Itemized modification records ▸
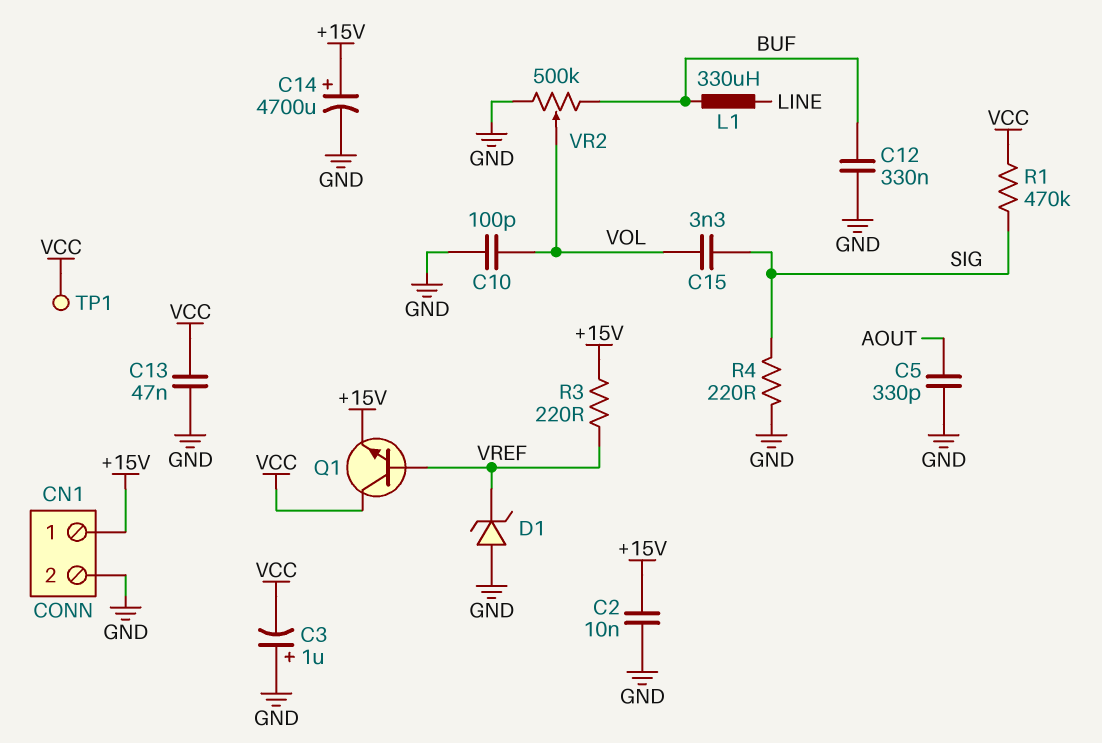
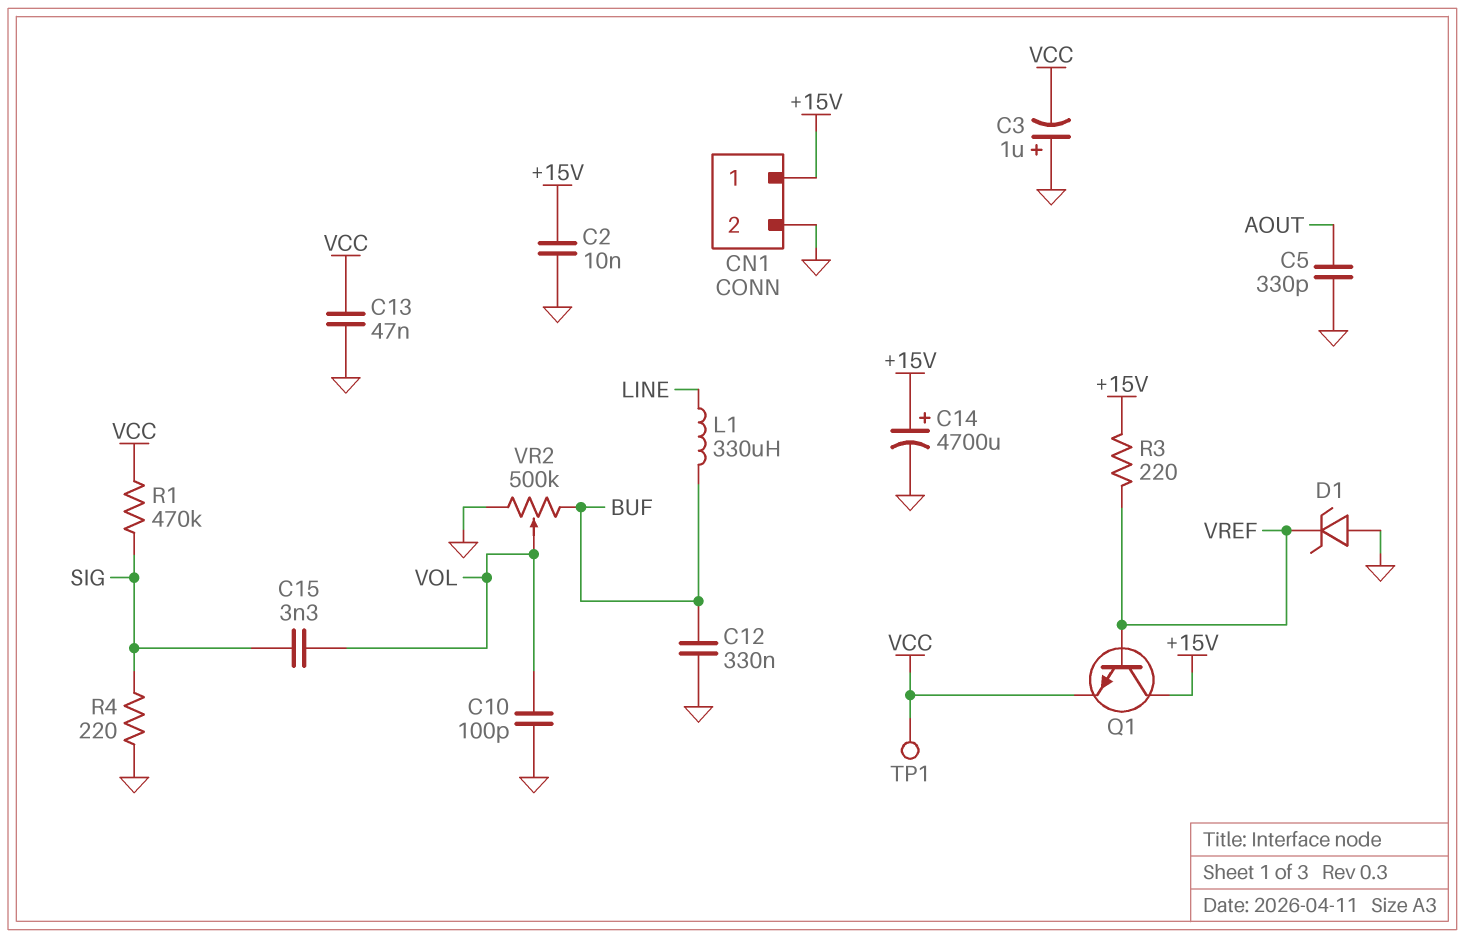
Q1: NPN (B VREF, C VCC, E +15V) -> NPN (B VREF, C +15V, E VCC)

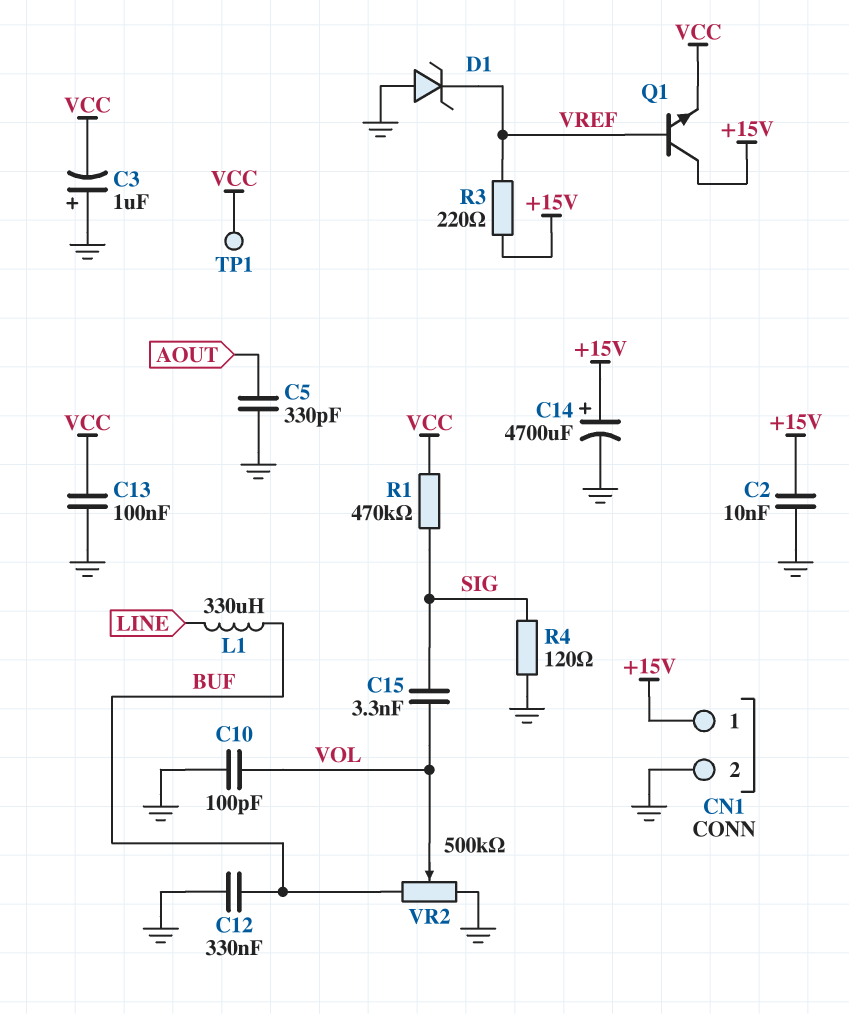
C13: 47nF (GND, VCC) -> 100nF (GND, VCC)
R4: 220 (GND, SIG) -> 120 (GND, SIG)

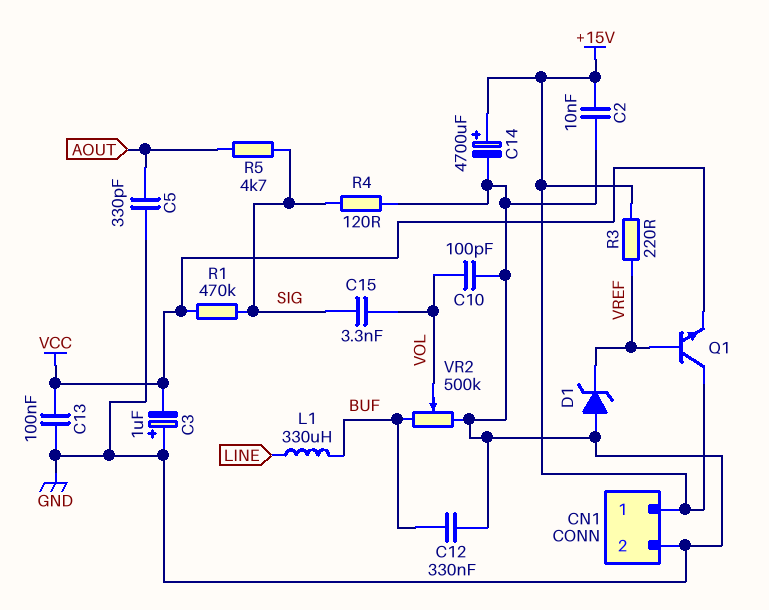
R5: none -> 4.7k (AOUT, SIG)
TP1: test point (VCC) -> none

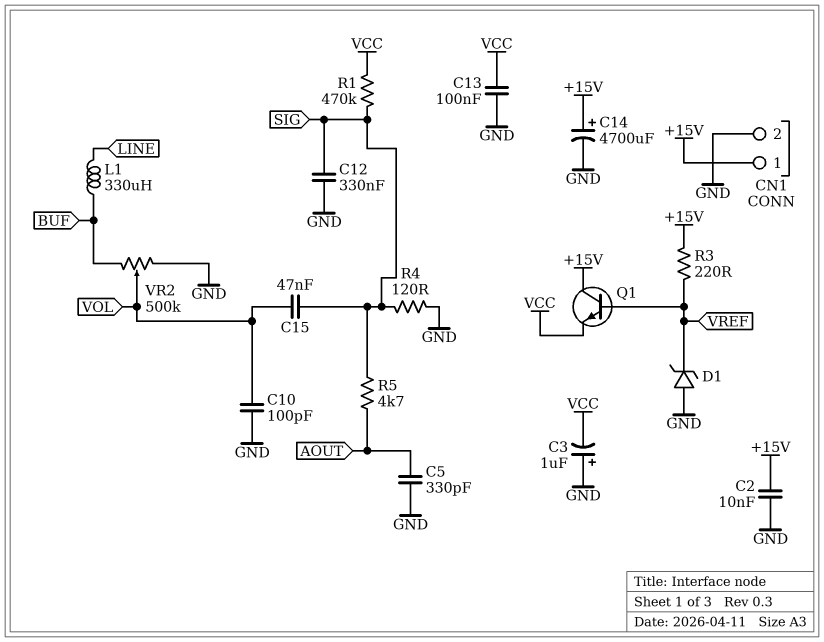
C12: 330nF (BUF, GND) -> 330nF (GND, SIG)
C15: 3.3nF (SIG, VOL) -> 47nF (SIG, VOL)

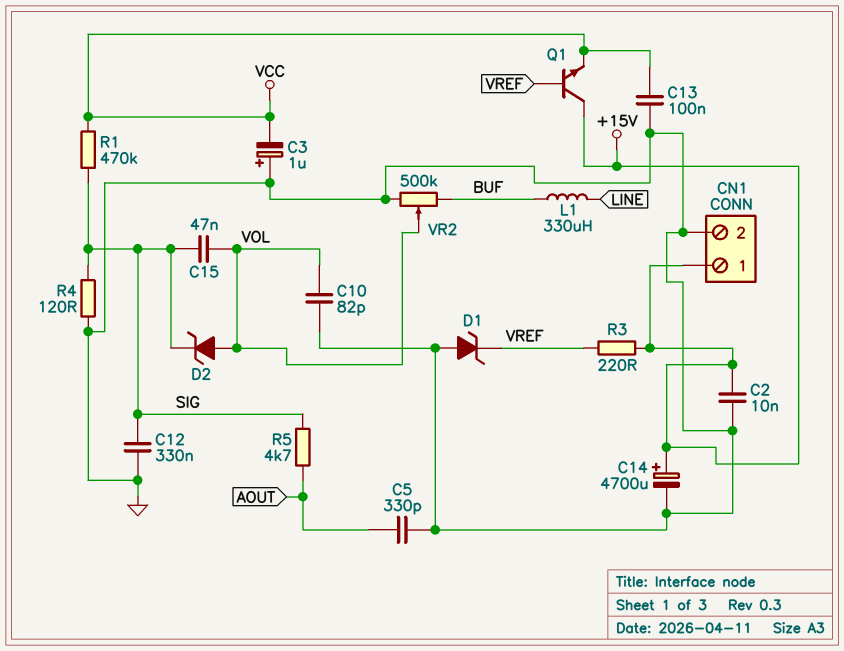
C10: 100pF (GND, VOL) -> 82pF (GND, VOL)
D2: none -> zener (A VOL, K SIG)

* * *

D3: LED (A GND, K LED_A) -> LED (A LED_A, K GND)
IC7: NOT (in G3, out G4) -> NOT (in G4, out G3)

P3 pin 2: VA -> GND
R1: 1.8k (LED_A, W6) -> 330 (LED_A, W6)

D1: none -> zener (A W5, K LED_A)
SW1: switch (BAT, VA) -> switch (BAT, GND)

Task brief ▸
In the data above, find the line containing "Q1: NPN (B VREF, C" and the line containing "D2: none -> zener (A VOL, K SIG)". Copy exactly the stretch from the first through the second, both included, leaving out any picture.

Task result ▸
Q1: NPN (B VREF, C VCC, E +15V) -> NPN (B VREF, C +15V, E VCC)

C13: 47nF (GND, VCC) -> 100nF (GND, VCC)
R4: 220 (GND, SIG) -> 120 (GND, SIG)

R5: none -> 4.7k (AOUT, SIG)
TP1: test point (VCC) -> none

C12: 330nF (BUF, GND) -> 330nF (GND, SIG)
C15: 3.3nF (SIG, VOL) -> 47nF (SIG, VOL)

C10: 100pF (GND, VOL) -> 82pF (GND, VOL)
D2: none -> zener (A VOL, K SIG)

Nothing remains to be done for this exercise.